→ **What to produce**:
Your answer should be every line of the entries that has the string "none" in it.

(Object change listings)
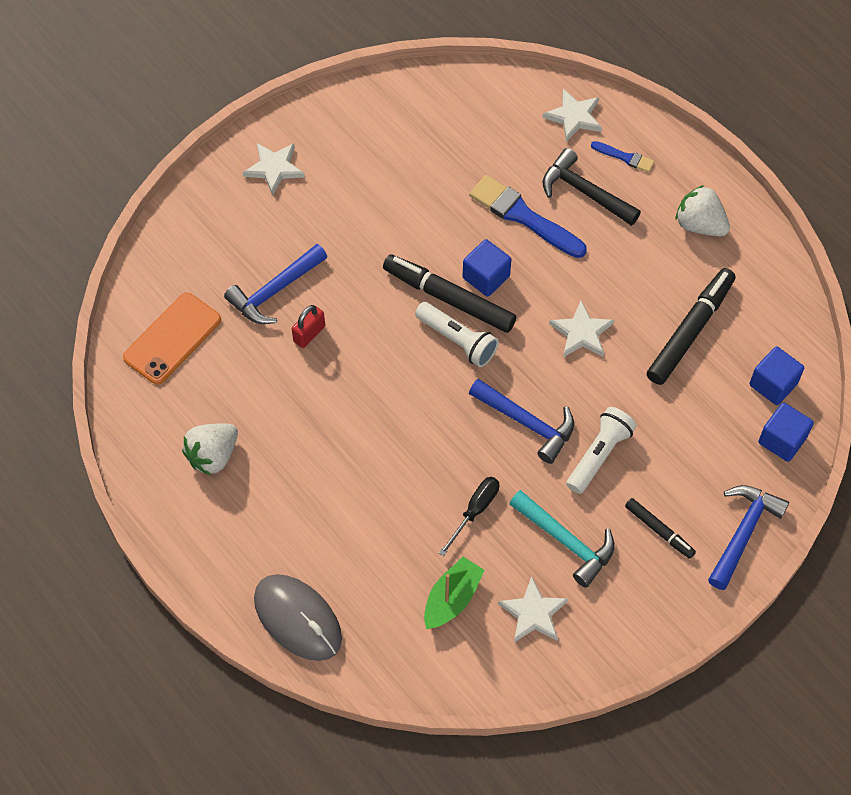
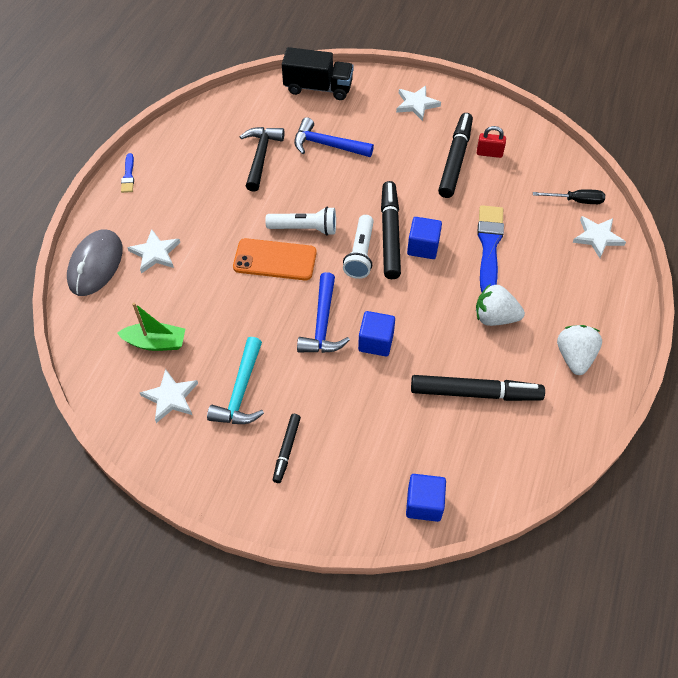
camera: 60 degrees right, 5 degrees down
(172, 339) = (258, 115): orange phone -> orange phone (275, 260)
(173, 253) = (318, 88): none -> black truck
(213, 456) = (188, 170): white strawberry -> white strawberry (495, 317)
(309, 334) = (308, 175): red padlock -> red padlock (489, 153)
(385, 179) = (455, 160): none -> black marker
(475, 511) = (232, 325): black screwdriver -> black screwdriver (576, 201)
(581, 333) = (420, 323): white star -> white star (155, 253)
(584, 192) = (540, 272): black hammer -> black hammer (261, 157)
(599, 455) = (326, 380): white flashlight -> white flashlight (304, 229)
(625, 157) = (591, 283): blue brush -> blue brush (128, 175)
(743, 533) = (321, 512): blue hammer -> none
(773, 384) = (471, 474): blue cube -> blue cube (376, 342)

→ **Task answer**:
(173, 253) = (318, 88): none -> black truck
(385, 179) = (455, 160): none -> black marker
(743, 533) = (321, 512): blue hammer -> none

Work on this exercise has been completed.